* _Exercise details_:
Repeat only the stretch of lines below that runs from the line with "blue bowling pin: 9 -> 12" through the line with "pink domino: 7 -> 3", unaltered.

* _Records for processing_:
[Start of Attachment]
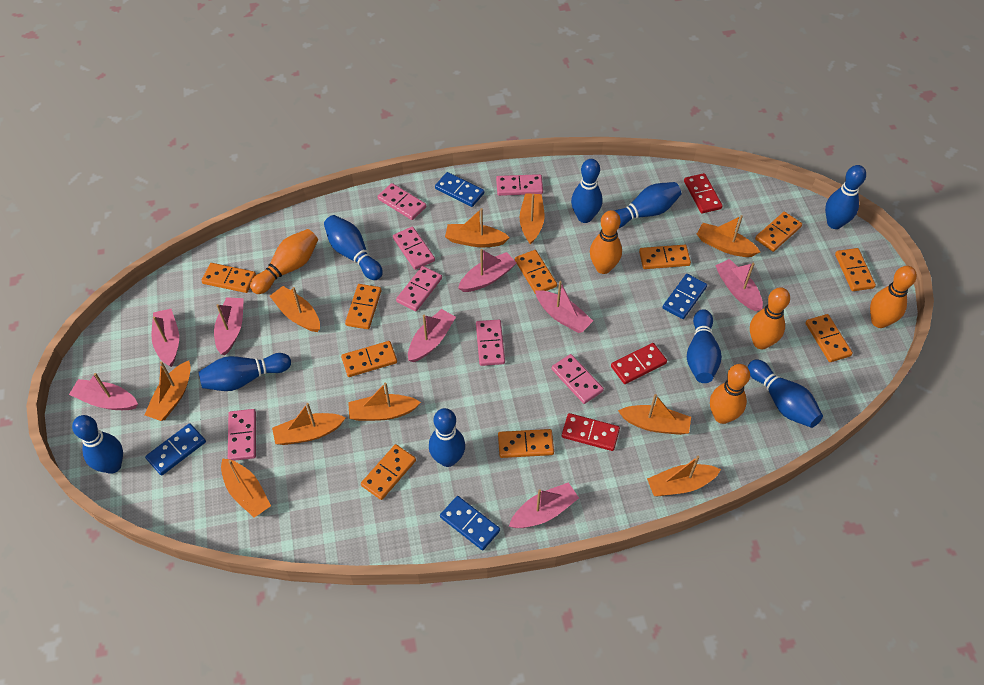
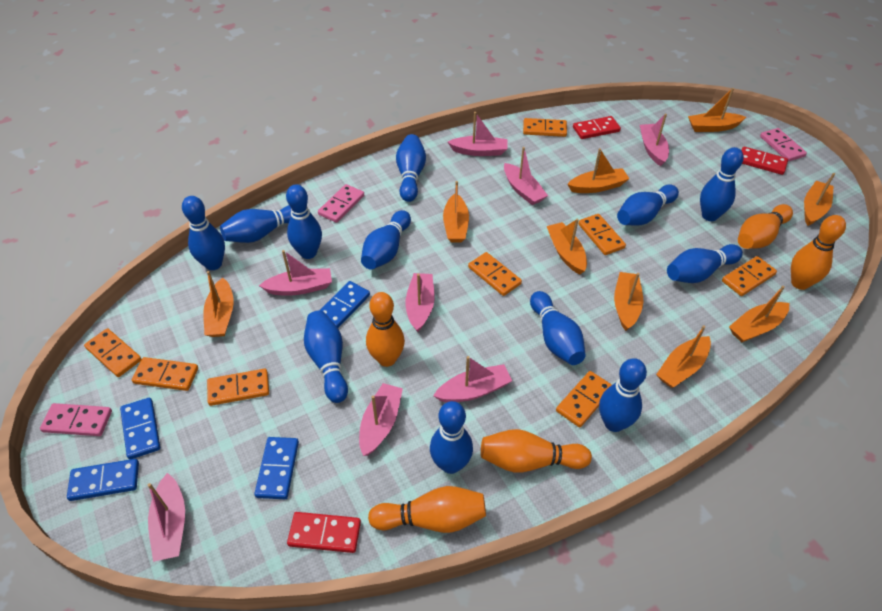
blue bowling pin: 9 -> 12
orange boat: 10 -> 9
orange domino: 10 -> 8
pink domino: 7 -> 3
[End of Attachment]
[Start of Attachment]
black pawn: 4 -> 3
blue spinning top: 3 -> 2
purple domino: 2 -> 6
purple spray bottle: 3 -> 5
[End of Attachment]
* _Answer section_:
blue bowling pin: 9 -> 12
orange boat: 10 -> 9
orange domino: 10 -> 8
pink domino: 7 -> 3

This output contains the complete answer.